***** Data in this exercise
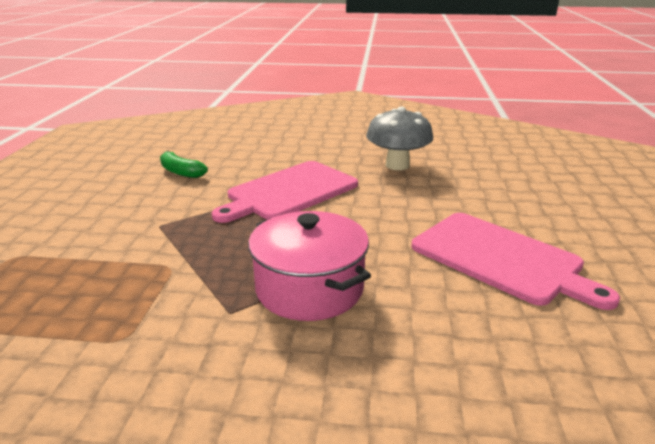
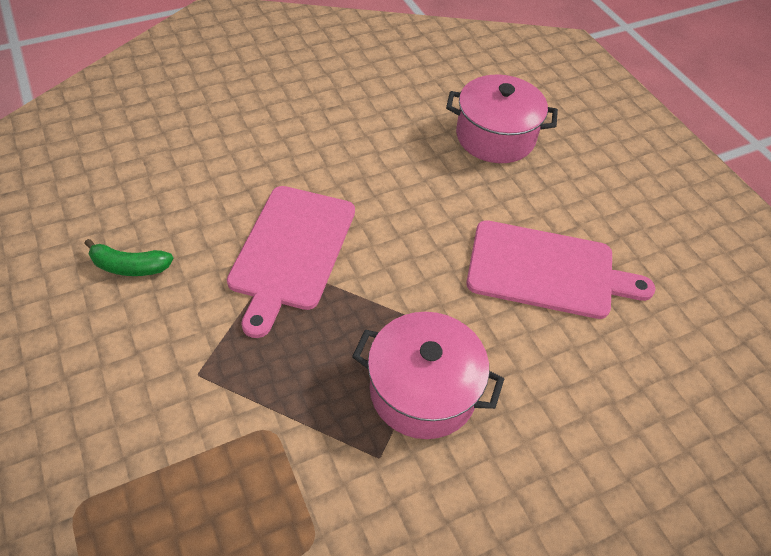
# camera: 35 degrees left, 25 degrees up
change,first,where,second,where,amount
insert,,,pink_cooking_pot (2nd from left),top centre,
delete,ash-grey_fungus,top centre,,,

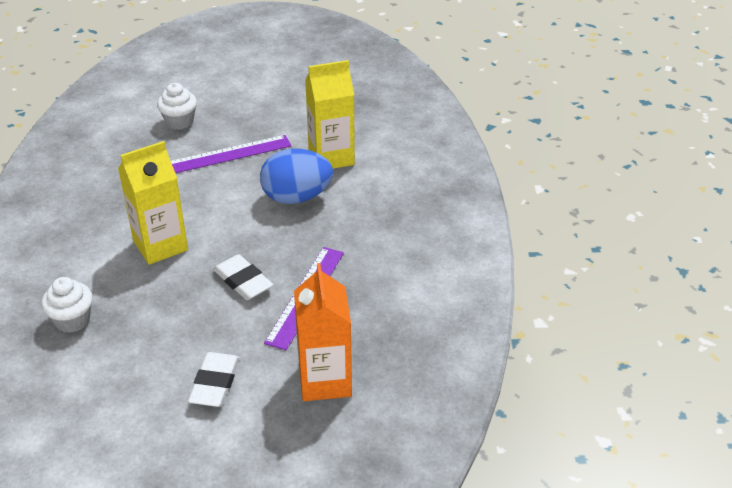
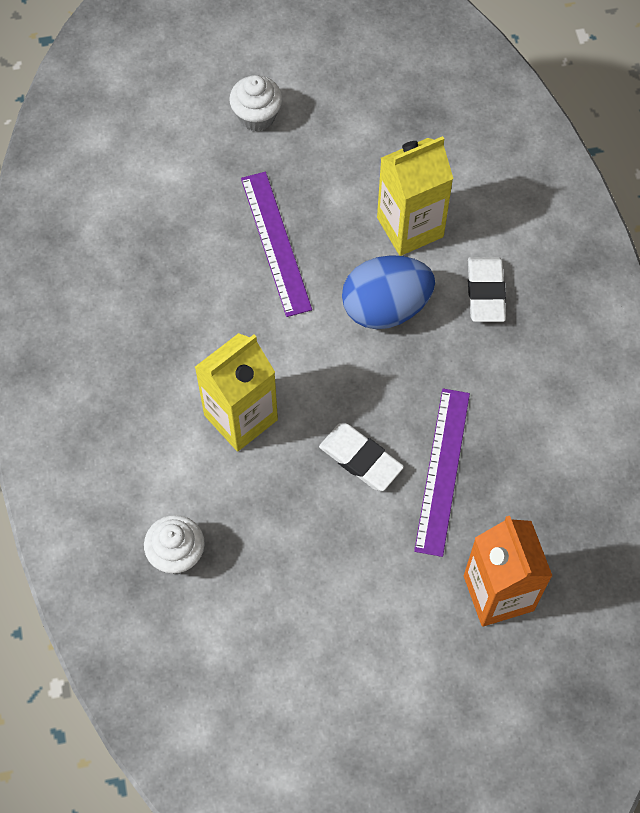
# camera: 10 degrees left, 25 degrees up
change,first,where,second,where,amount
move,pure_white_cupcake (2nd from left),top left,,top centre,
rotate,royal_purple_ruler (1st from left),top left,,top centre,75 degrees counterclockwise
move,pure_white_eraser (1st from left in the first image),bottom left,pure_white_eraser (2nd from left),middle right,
**********
**What to do**
Find the word "camera" in the entries and show each line where it is found.

**Solution for this exercise**
# camera: 35 degrees left, 25 degrees up
# camera: 10 degrees left, 25 degrees up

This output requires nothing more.